┌─ Supplied records
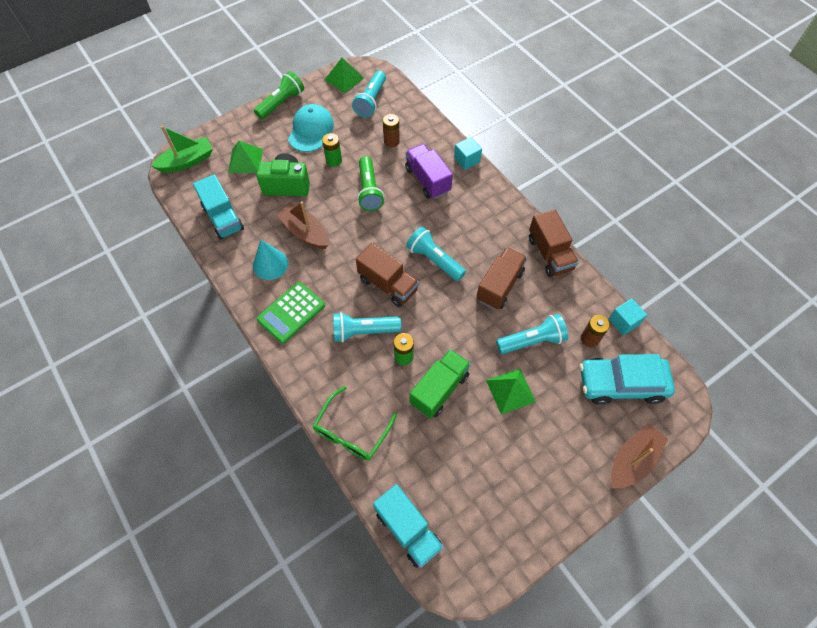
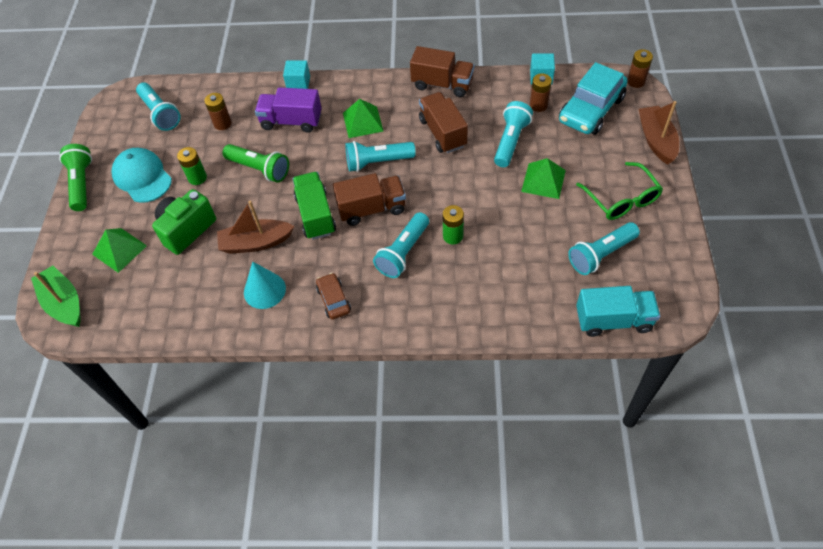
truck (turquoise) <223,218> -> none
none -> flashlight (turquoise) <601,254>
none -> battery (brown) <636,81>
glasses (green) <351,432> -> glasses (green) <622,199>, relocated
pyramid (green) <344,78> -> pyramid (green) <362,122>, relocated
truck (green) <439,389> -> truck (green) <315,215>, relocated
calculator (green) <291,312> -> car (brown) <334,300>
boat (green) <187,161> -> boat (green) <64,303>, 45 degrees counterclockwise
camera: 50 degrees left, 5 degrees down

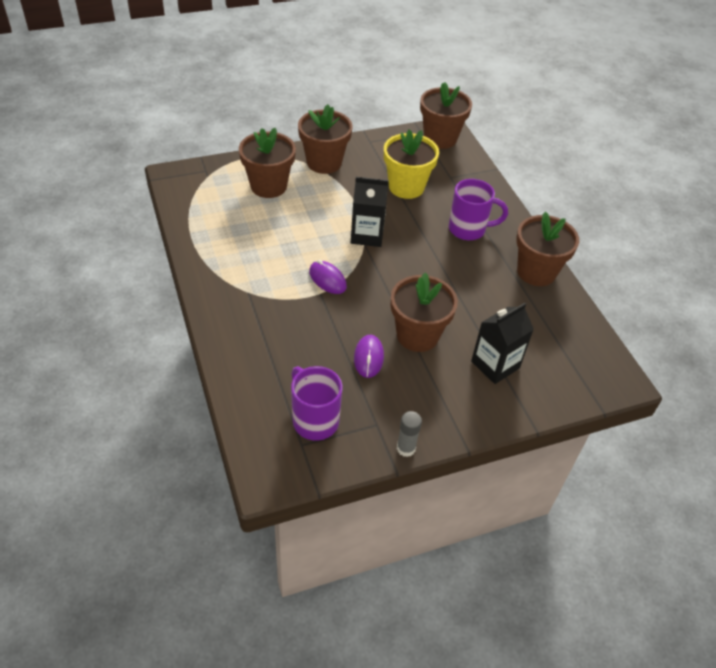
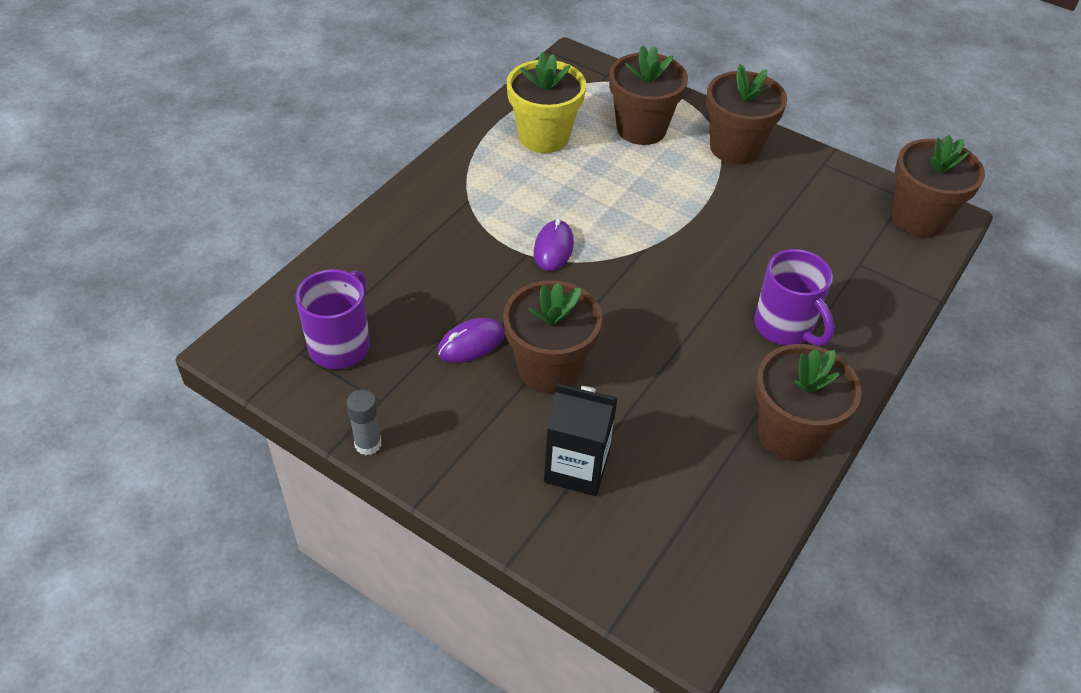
carton (black) <367,235> -> none
flower pot (yellow) <406,187> -> flower pot (yellow) <544,137>, relocated
camera: 55 degrees right, 0 degrees up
└─
Work request: Return from the data every line that holds "none".

Completed task:
truck (turquoise) <223,218> -> none
none -> flashlight (turquoise) <601,254>
none -> battery (brown) <636,81>
carton (black) <367,235> -> none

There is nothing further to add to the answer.